» **Material for the task**

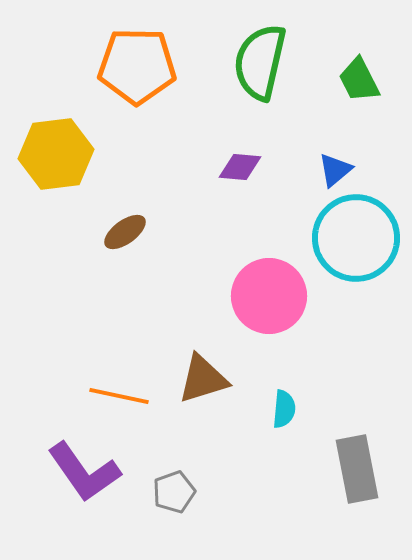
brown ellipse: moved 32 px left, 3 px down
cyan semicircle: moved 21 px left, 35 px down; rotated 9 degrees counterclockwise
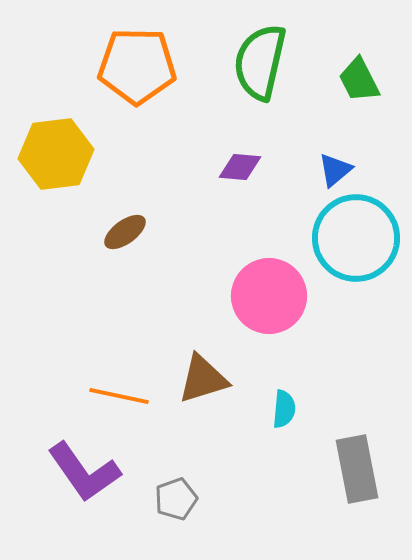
gray pentagon: moved 2 px right, 7 px down
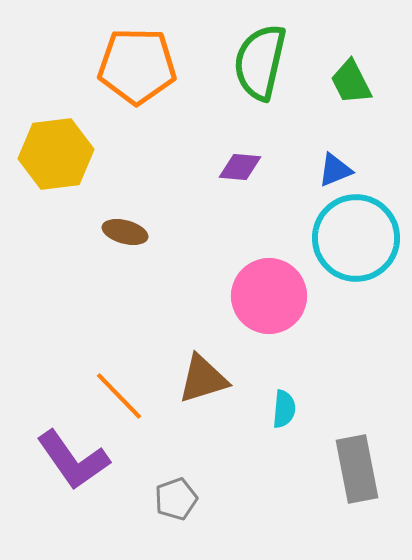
green trapezoid: moved 8 px left, 2 px down
blue triangle: rotated 18 degrees clockwise
brown ellipse: rotated 51 degrees clockwise
orange line: rotated 34 degrees clockwise
purple L-shape: moved 11 px left, 12 px up
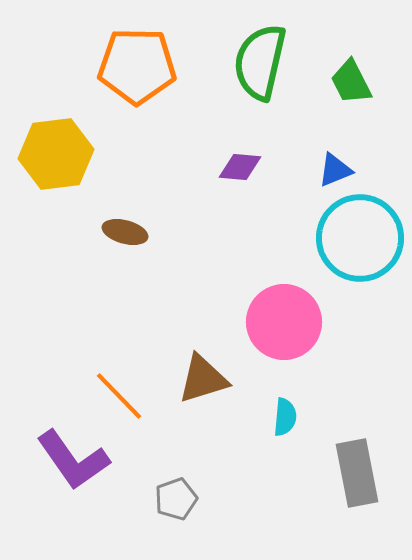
cyan circle: moved 4 px right
pink circle: moved 15 px right, 26 px down
cyan semicircle: moved 1 px right, 8 px down
gray rectangle: moved 4 px down
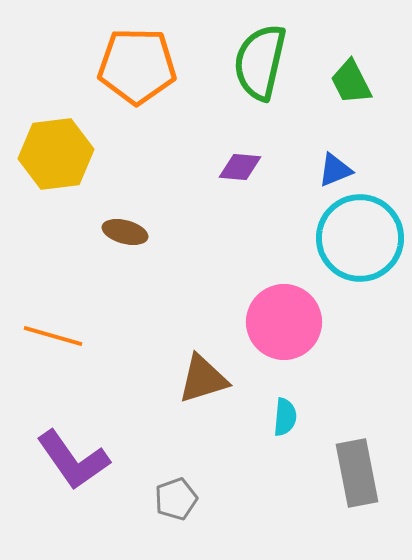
orange line: moved 66 px left, 60 px up; rotated 30 degrees counterclockwise
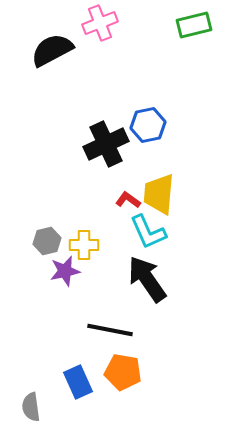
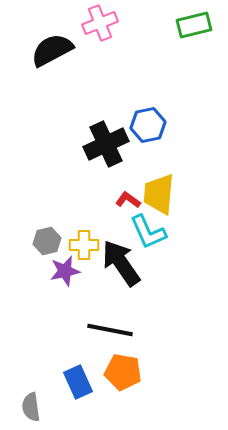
black arrow: moved 26 px left, 16 px up
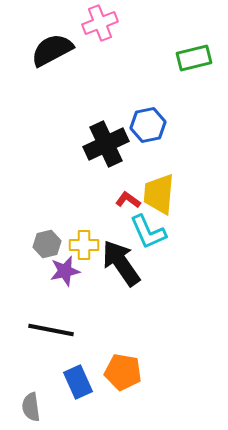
green rectangle: moved 33 px down
gray hexagon: moved 3 px down
black line: moved 59 px left
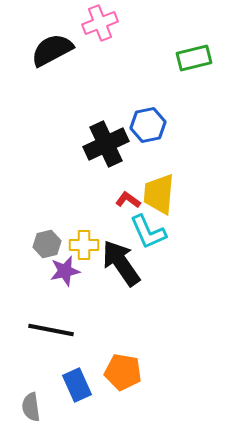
blue rectangle: moved 1 px left, 3 px down
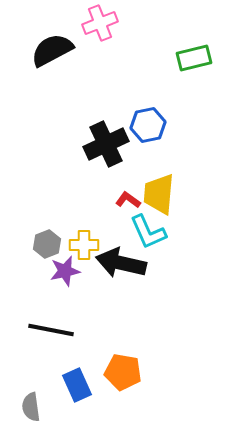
gray hexagon: rotated 8 degrees counterclockwise
black arrow: rotated 42 degrees counterclockwise
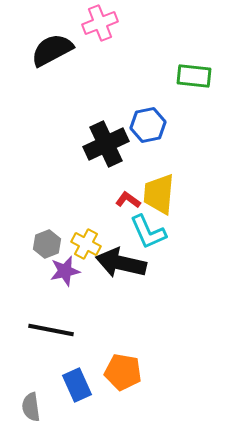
green rectangle: moved 18 px down; rotated 20 degrees clockwise
yellow cross: moved 2 px right, 1 px up; rotated 28 degrees clockwise
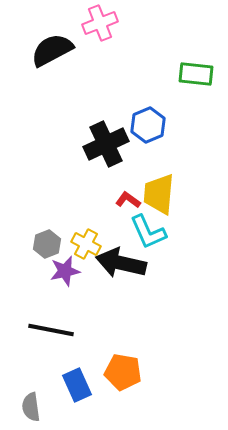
green rectangle: moved 2 px right, 2 px up
blue hexagon: rotated 12 degrees counterclockwise
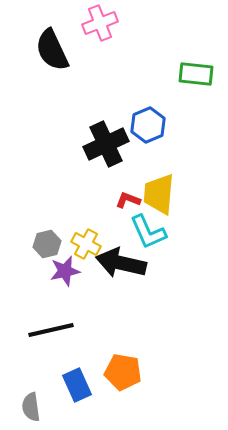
black semicircle: rotated 87 degrees counterclockwise
red L-shape: rotated 15 degrees counterclockwise
gray hexagon: rotated 8 degrees clockwise
black line: rotated 24 degrees counterclockwise
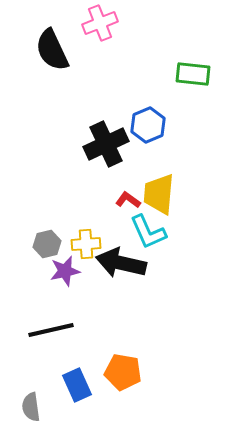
green rectangle: moved 3 px left
red L-shape: rotated 15 degrees clockwise
yellow cross: rotated 32 degrees counterclockwise
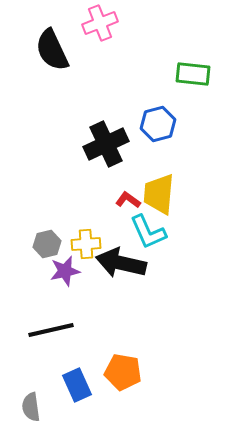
blue hexagon: moved 10 px right, 1 px up; rotated 8 degrees clockwise
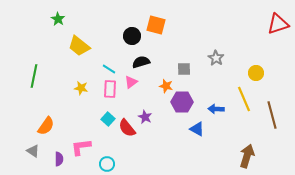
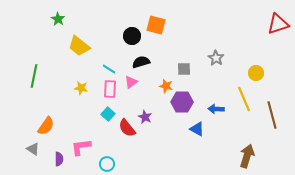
cyan square: moved 5 px up
gray triangle: moved 2 px up
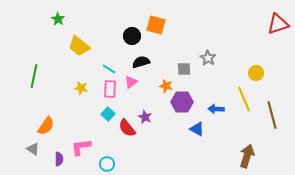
gray star: moved 8 px left
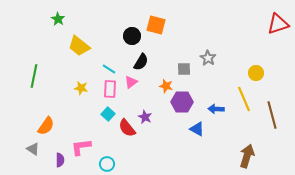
black semicircle: rotated 138 degrees clockwise
purple semicircle: moved 1 px right, 1 px down
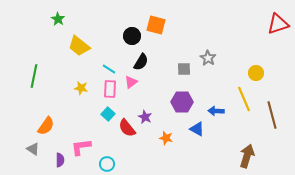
orange star: moved 52 px down
blue arrow: moved 2 px down
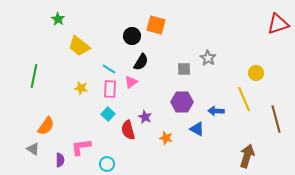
brown line: moved 4 px right, 4 px down
red semicircle: moved 1 px right, 2 px down; rotated 24 degrees clockwise
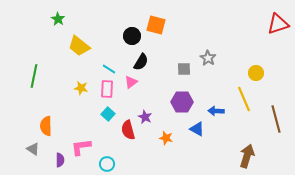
pink rectangle: moved 3 px left
orange semicircle: rotated 144 degrees clockwise
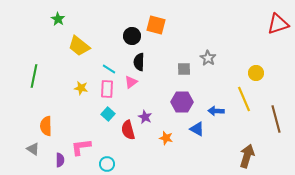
black semicircle: moved 2 px left; rotated 150 degrees clockwise
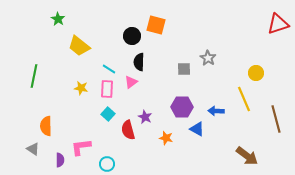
purple hexagon: moved 5 px down
brown arrow: rotated 110 degrees clockwise
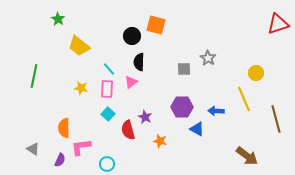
cyan line: rotated 16 degrees clockwise
orange semicircle: moved 18 px right, 2 px down
orange star: moved 6 px left, 3 px down
purple semicircle: rotated 24 degrees clockwise
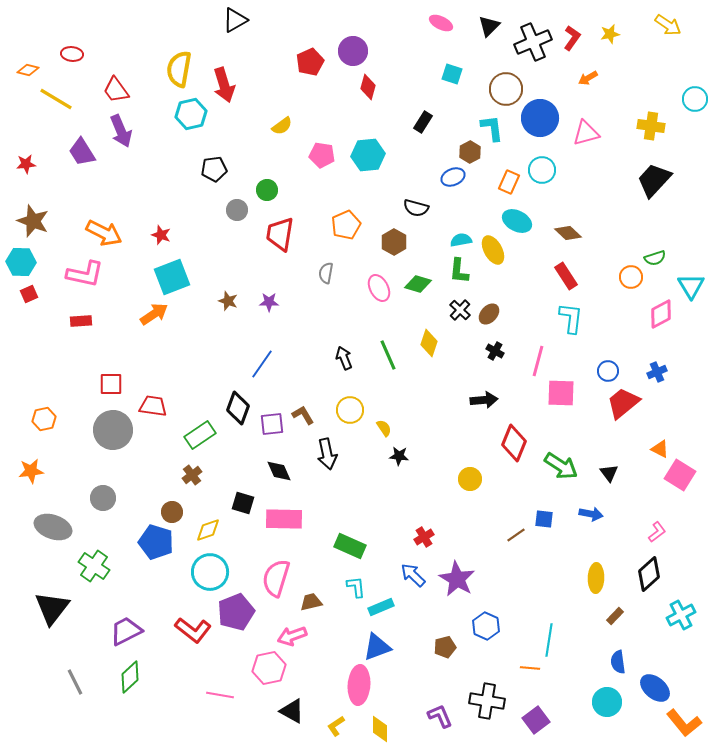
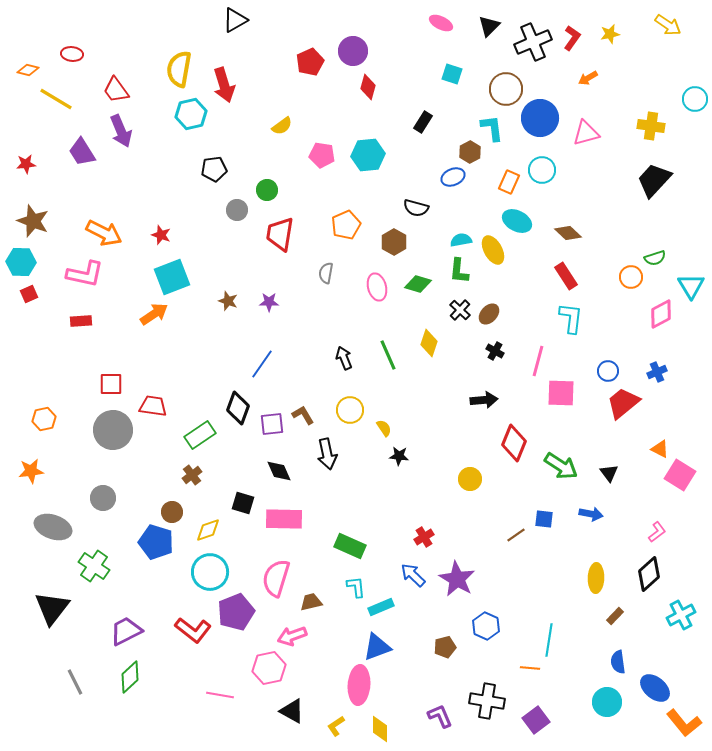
pink ellipse at (379, 288): moved 2 px left, 1 px up; rotated 12 degrees clockwise
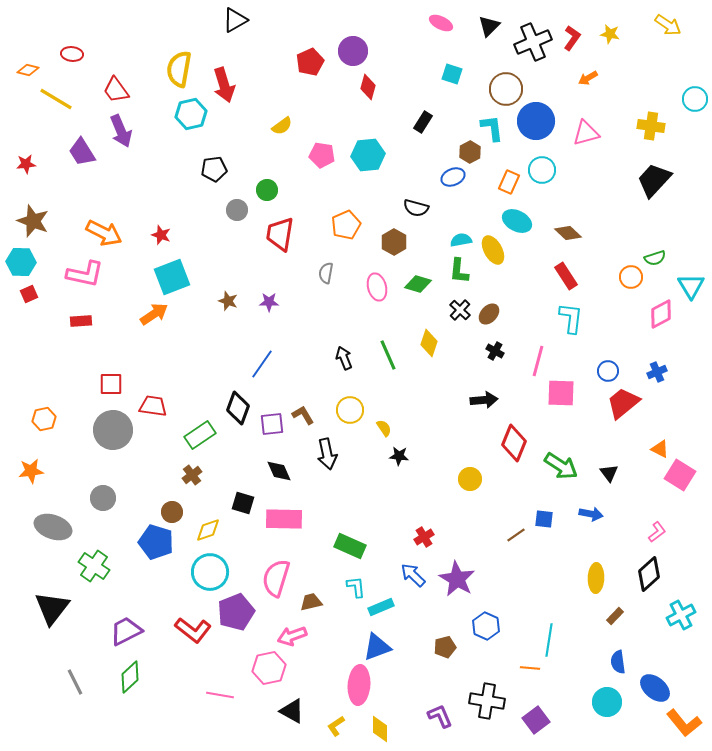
yellow star at (610, 34): rotated 24 degrees clockwise
blue circle at (540, 118): moved 4 px left, 3 px down
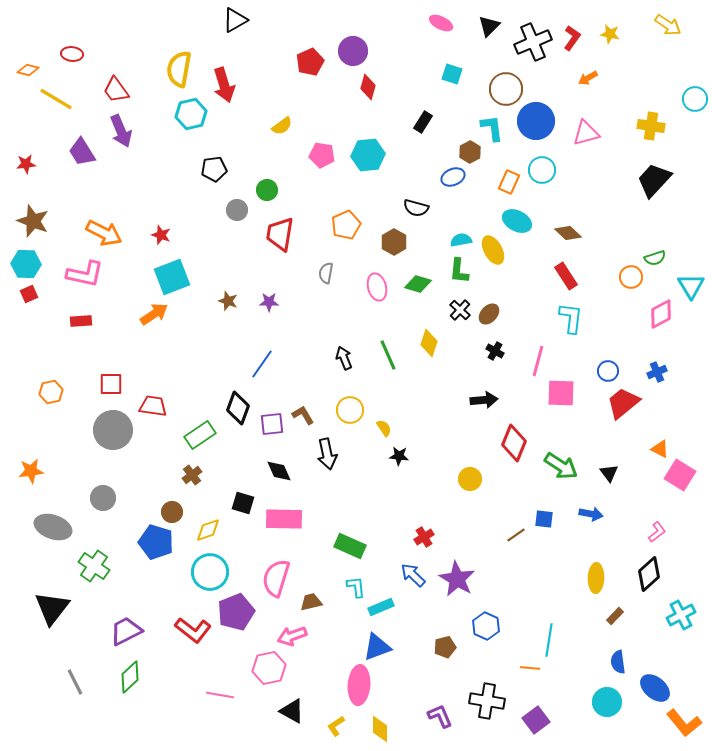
cyan hexagon at (21, 262): moved 5 px right, 2 px down
orange hexagon at (44, 419): moved 7 px right, 27 px up
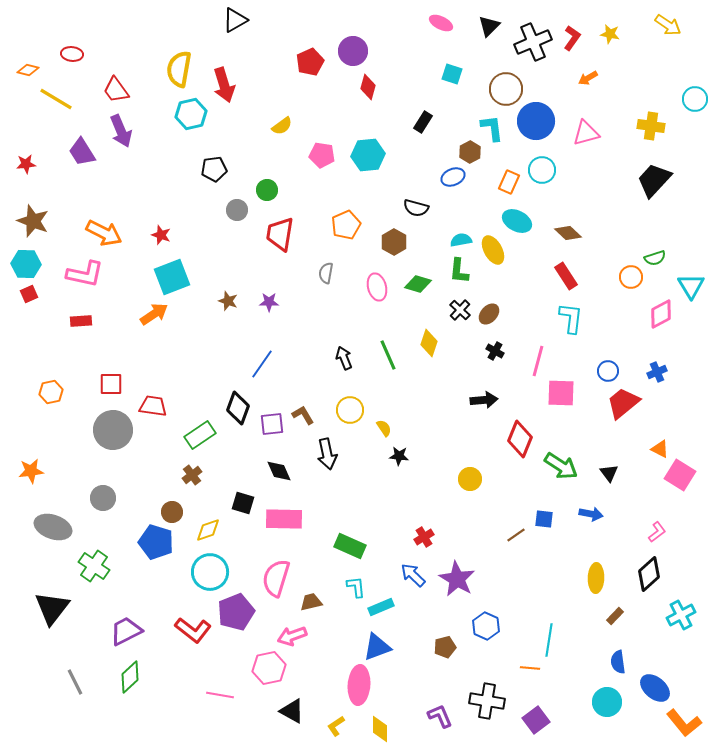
red diamond at (514, 443): moved 6 px right, 4 px up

» **Instructions for the task**
Copy word for word every line of the material above from the one containing "cyan circle: moved 4 px right" down to the one containing "yellow cross: rotated", including both of those lines. Leave the picture lines out of your copy.

» **Exercise solution**
cyan circle: moved 4 px right
pink circle: moved 15 px right, 26 px down
cyan semicircle: moved 1 px right, 8 px down
gray rectangle: moved 4 px down
orange line: moved 66 px left, 60 px up; rotated 30 degrees counterclockwise
black arrow: moved 26 px left, 16 px up
green rectangle: moved 33 px down
gray hexagon: moved 3 px down
black line: moved 59 px left
blue rectangle: moved 1 px left, 3 px down
gray hexagon: rotated 8 degrees counterclockwise
black arrow: rotated 42 degrees counterclockwise
green rectangle: moved 18 px down; rotated 20 degrees clockwise
yellow cross: moved 2 px right, 1 px up; rotated 28 degrees clockwise
green rectangle: moved 2 px right, 2 px up
blue hexagon: rotated 12 degrees counterclockwise
black semicircle: rotated 87 degrees counterclockwise
red L-shape: rotated 15 degrees counterclockwise
gray hexagon: rotated 8 degrees clockwise
black line: rotated 24 degrees counterclockwise
green rectangle: moved 3 px left
red L-shape: rotated 15 degrees clockwise
yellow cross: rotated 32 degrees counterclockwise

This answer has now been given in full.